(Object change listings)
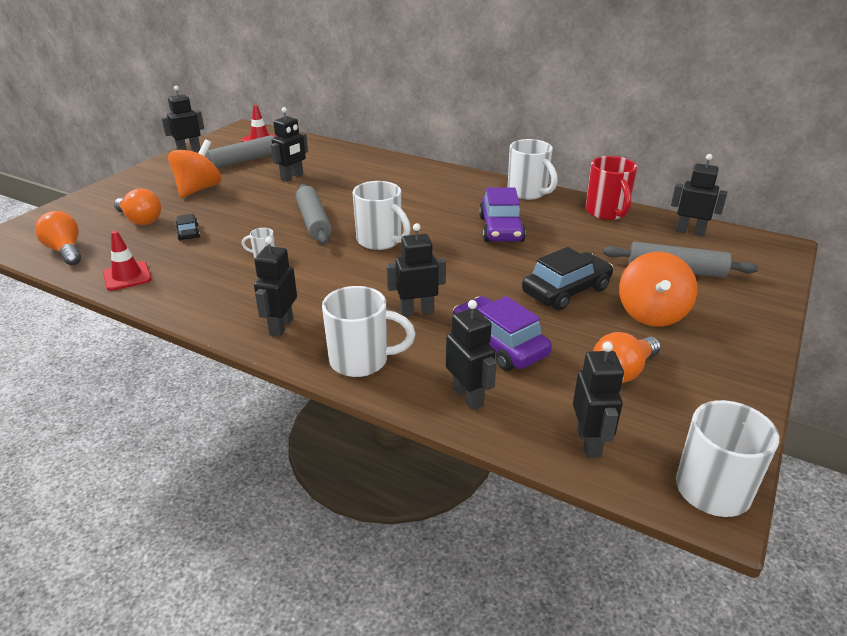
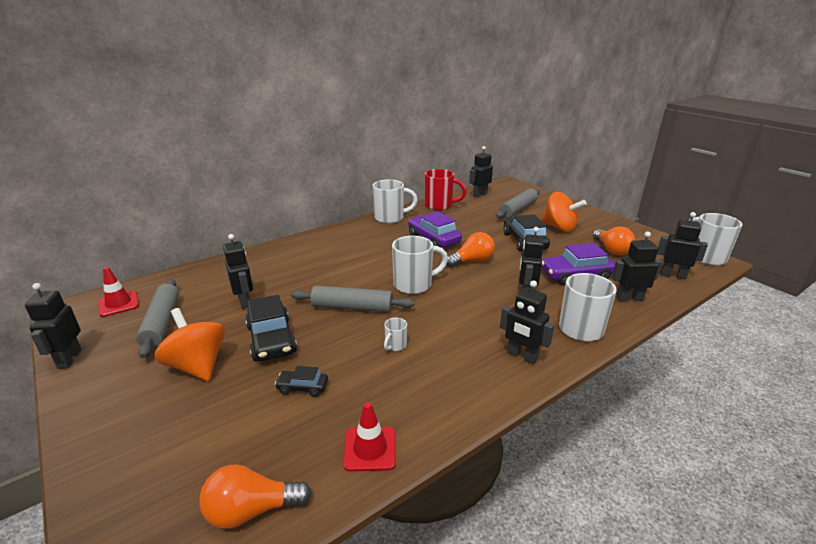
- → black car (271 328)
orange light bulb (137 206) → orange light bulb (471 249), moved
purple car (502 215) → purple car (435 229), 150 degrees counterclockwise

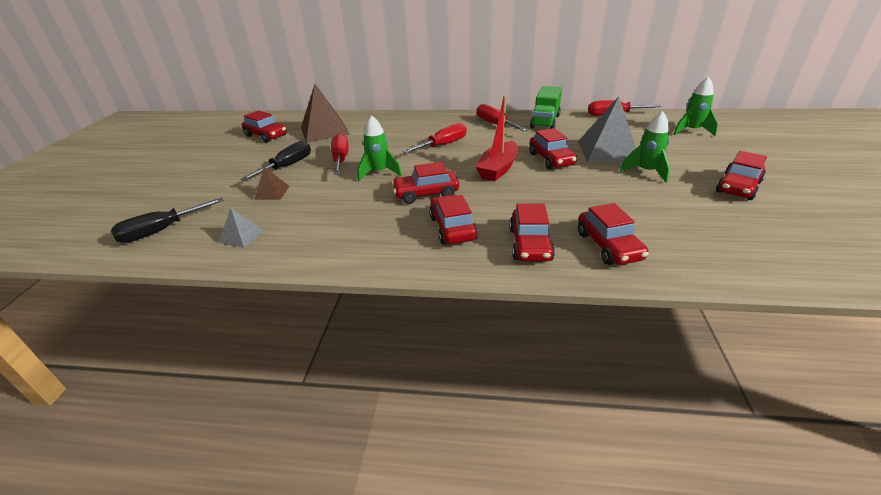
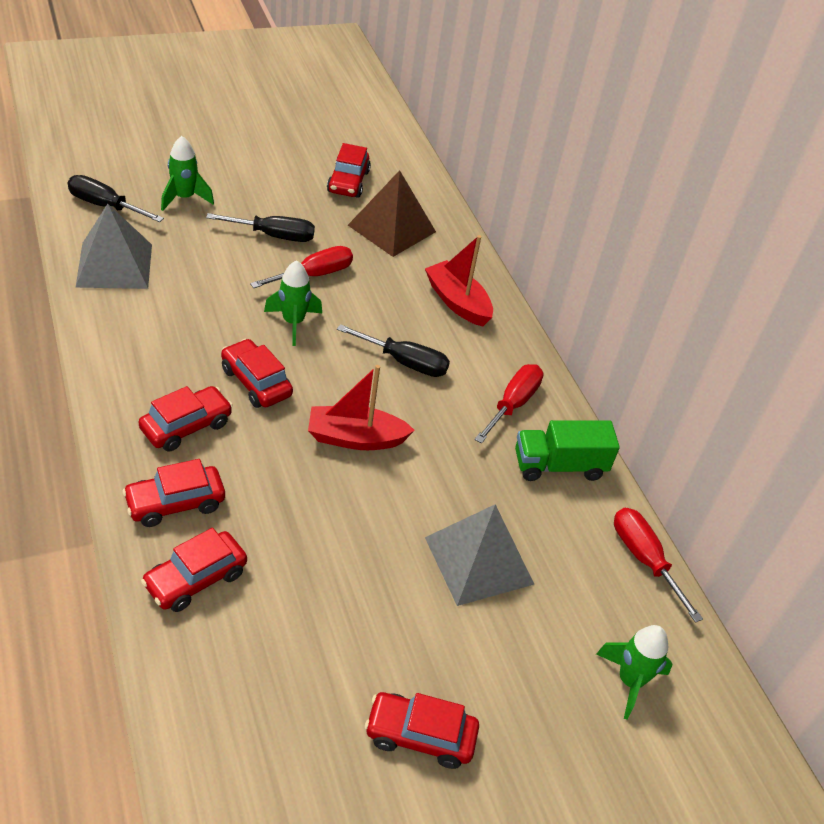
brown pyramid (272 183) → -
red car (553 149) → -
- → red boat (459 281)
green rocket (645 147) → green rocket (187 173), moved
red screwdriver (434 138) → black screwdriver (393 350)
grey pyramid (241 228) → grey pyramid (113 246), x2.06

## Aim of the task
The result should be an exact retyped version of all the entries above, containing no pictures.

## Solution to the exercise
- → black car (271 328)
orange light bulb (137 206) → orange light bulb (471 249), moved
purple car (502 215) → purple car (435 229), 150 degrees counterclockwise

brown pyramid (272 183) → -
red car (553 149) → -
- → red boat (459 281)
green rocket (645 147) → green rocket (187 173), moved
red screwdriver (434 138) → black screwdriver (393 350)
grey pyramid (241 228) → grey pyramid (113 246), x2.06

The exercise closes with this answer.